[Activity] The reply should be the records repeated exactly, without any images.

[Data for the task]

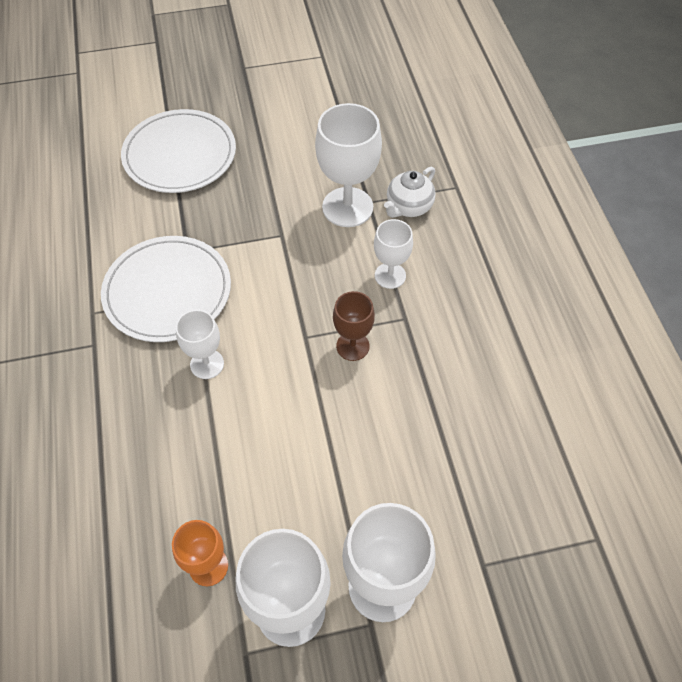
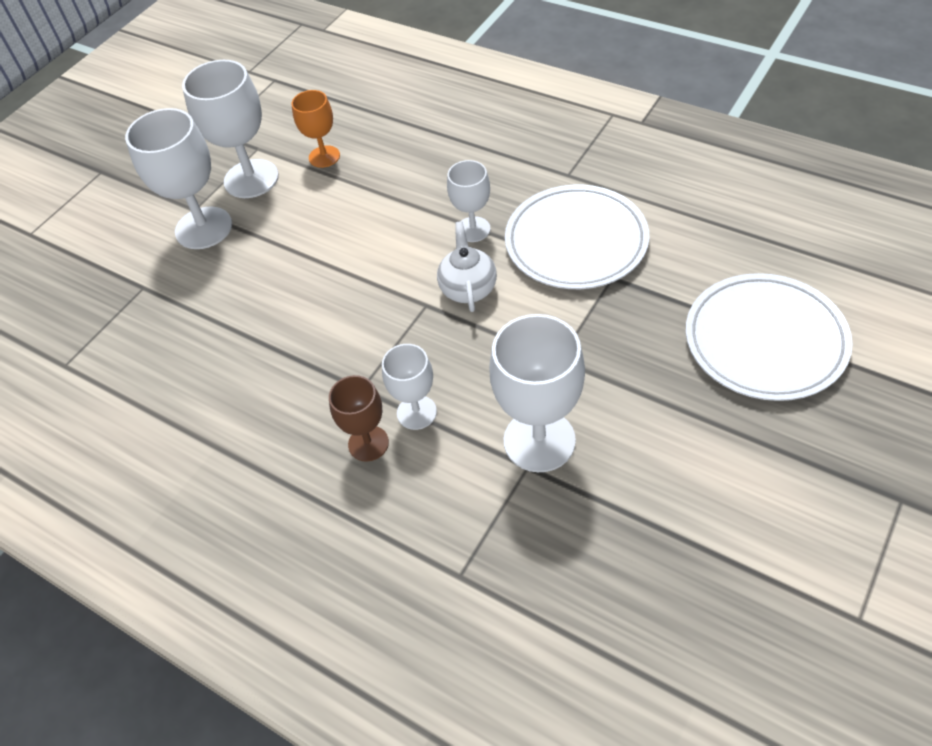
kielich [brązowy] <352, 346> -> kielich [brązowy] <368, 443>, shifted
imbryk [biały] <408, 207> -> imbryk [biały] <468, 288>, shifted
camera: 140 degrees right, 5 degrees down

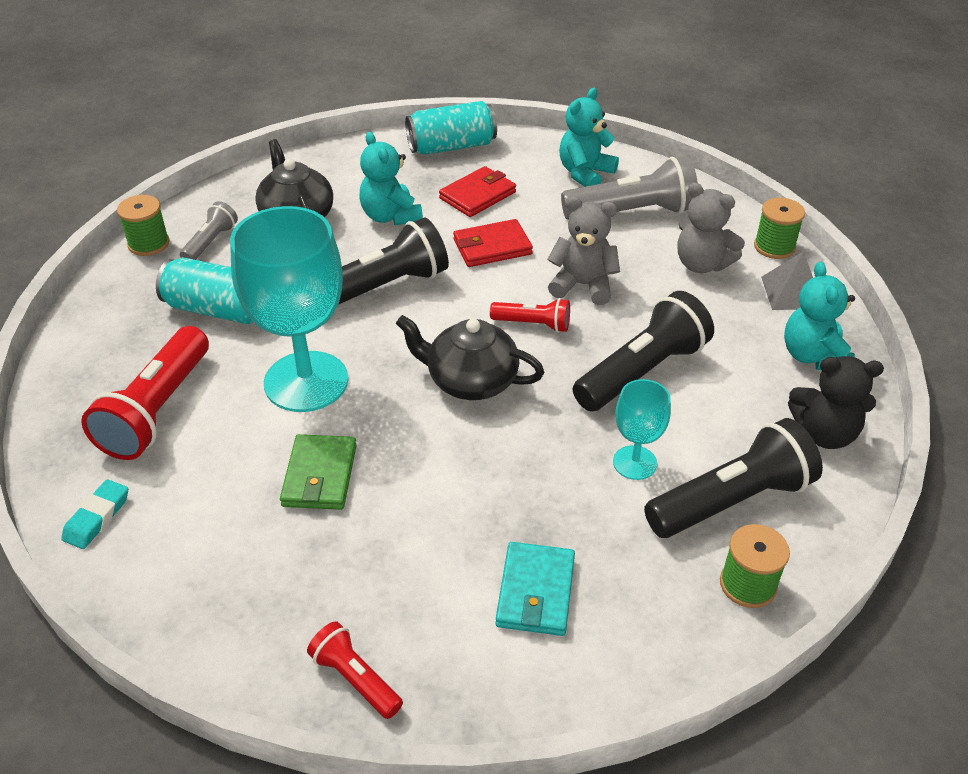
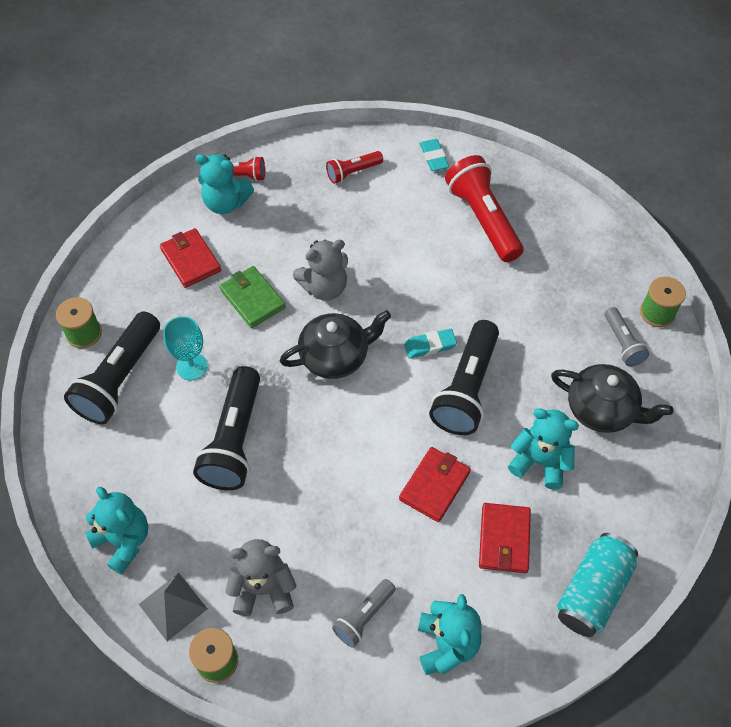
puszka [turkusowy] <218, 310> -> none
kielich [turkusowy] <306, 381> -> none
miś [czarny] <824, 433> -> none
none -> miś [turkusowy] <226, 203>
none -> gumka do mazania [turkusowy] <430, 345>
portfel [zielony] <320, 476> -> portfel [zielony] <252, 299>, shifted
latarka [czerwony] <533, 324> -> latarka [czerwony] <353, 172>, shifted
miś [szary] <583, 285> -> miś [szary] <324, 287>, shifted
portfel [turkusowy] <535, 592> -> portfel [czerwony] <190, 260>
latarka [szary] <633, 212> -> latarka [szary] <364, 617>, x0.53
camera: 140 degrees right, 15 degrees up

[Reply]
kielich [brązowy] <352, 346> -> kielich [brązowy] <368, 443>, shifted
imbryk [biały] <408, 207> -> imbryk [biały] <468, 288>, shifted
camera: 140 degrees right, 5 degrees down

puszka [turkusowy] <218, 310> -> none
kielich [turkusowy] <306, 381> -> none
miś [czarny] <824, 433> -> none
none -> miś [turkusowy] <226, 203>
none -> gumka do mazania [turkusowy] <430, 345>
portfel [zielony] <320, 476> -> portfel [zielony] <252, 299>, shifted
latarka [czerwony] <533, 324> -> latarka [czerwony] <353, 172>, shifted
miś [szary] <583, 285> -> miś [szary] <324, 287>, shifted
portfel [turkusowy] <535, 592> -> portfel [czerwony] <190, 260>
latarka [szary] <633, 212> -> latarka [szary] <364, 617>, x0.53
camera: 140 degrees right, 15 degrees up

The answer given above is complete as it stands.